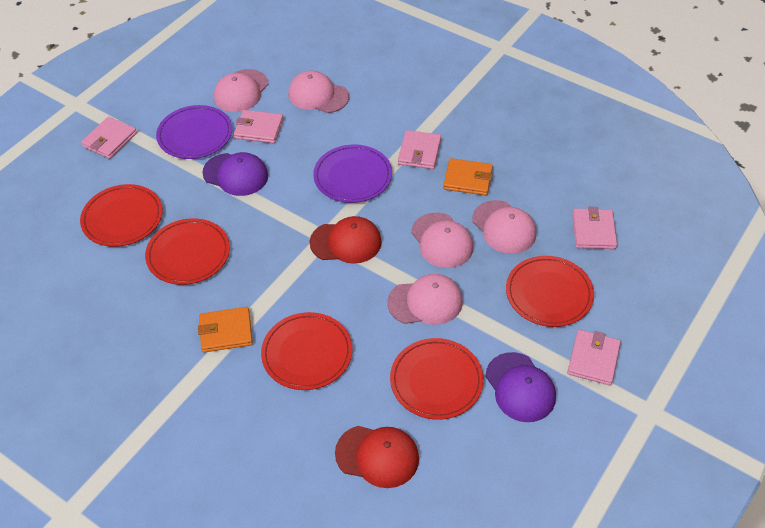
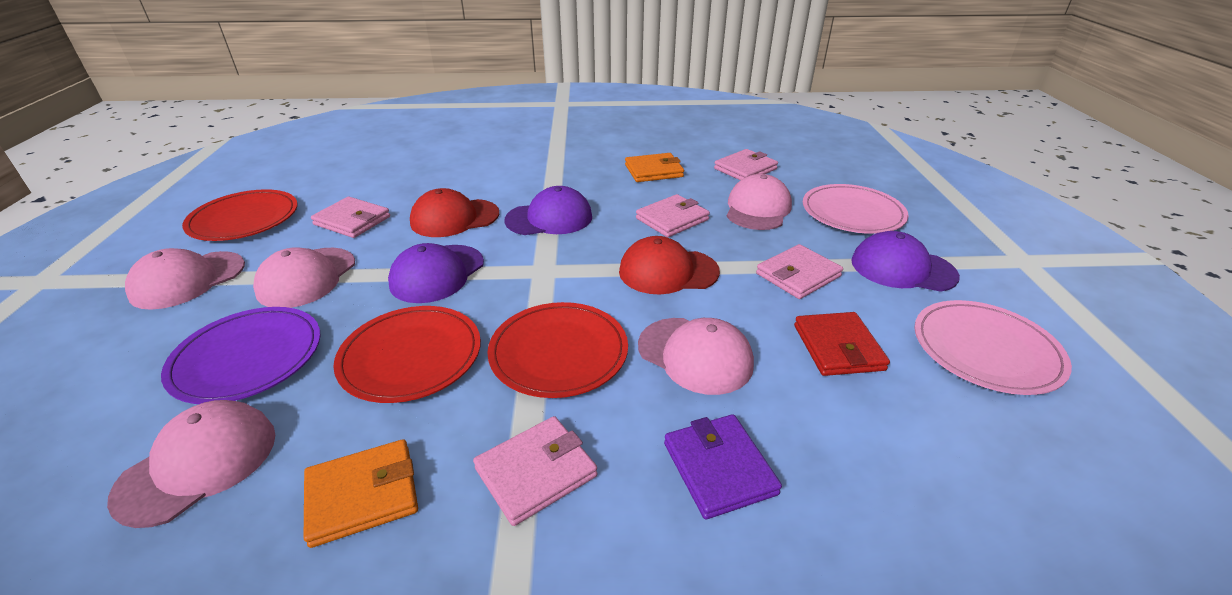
pink plate: 0 -> 2
purple cap: 2 -> 3
purple plate: 2 -> 1
purple wallet: 0 -> 1
red plate: 5 -> 3
red wallet: 0 -> 1

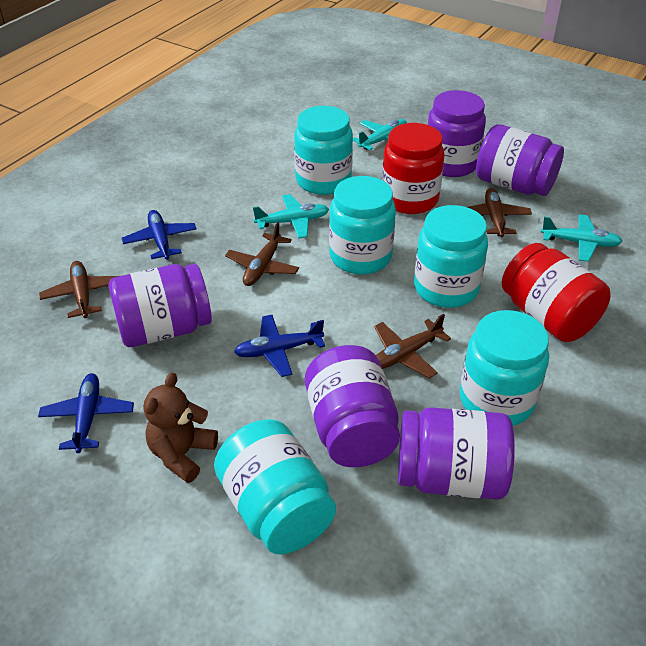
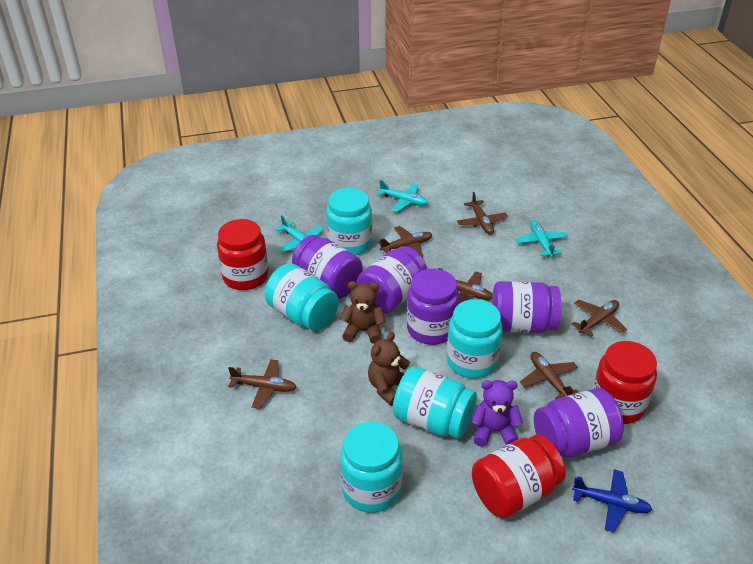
blue plane: 3 -> 1
brown plane: 4 -> 6
brown teddy bear: 1 -> 2
purple teddy bear: 0 -> 1
red jar: 2 -> 3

== YOUR INSTRUCTIONS ==
Return all lines in the data that include the word "teddy".

== SOLUTION BELOW ==
brown teddy bear: 1 -> 2
purple teddy bear: 0 -> 1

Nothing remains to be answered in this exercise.